BEGIN

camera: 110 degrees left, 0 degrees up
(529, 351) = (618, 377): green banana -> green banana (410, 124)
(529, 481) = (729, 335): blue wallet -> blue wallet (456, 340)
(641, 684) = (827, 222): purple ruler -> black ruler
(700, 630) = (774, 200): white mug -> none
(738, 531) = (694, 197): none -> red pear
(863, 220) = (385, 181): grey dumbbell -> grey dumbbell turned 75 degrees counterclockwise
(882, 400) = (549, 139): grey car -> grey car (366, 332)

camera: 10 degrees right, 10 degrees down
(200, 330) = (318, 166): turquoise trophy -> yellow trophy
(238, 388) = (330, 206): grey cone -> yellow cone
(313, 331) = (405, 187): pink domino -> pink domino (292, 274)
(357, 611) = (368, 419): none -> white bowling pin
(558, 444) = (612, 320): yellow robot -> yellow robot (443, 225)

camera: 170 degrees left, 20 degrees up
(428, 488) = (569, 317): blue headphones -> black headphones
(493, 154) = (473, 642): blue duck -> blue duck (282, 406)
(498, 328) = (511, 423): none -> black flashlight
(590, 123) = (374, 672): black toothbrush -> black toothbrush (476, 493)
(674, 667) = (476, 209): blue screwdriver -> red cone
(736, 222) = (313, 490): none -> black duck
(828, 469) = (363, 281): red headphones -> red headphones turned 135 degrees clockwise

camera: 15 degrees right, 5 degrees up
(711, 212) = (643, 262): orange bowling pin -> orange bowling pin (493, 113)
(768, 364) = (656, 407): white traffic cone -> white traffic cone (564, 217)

END

| Prompt |
Once you have checked each line above for the string "bowling", state how many lines contain it and add nothing more.

| Response below |
2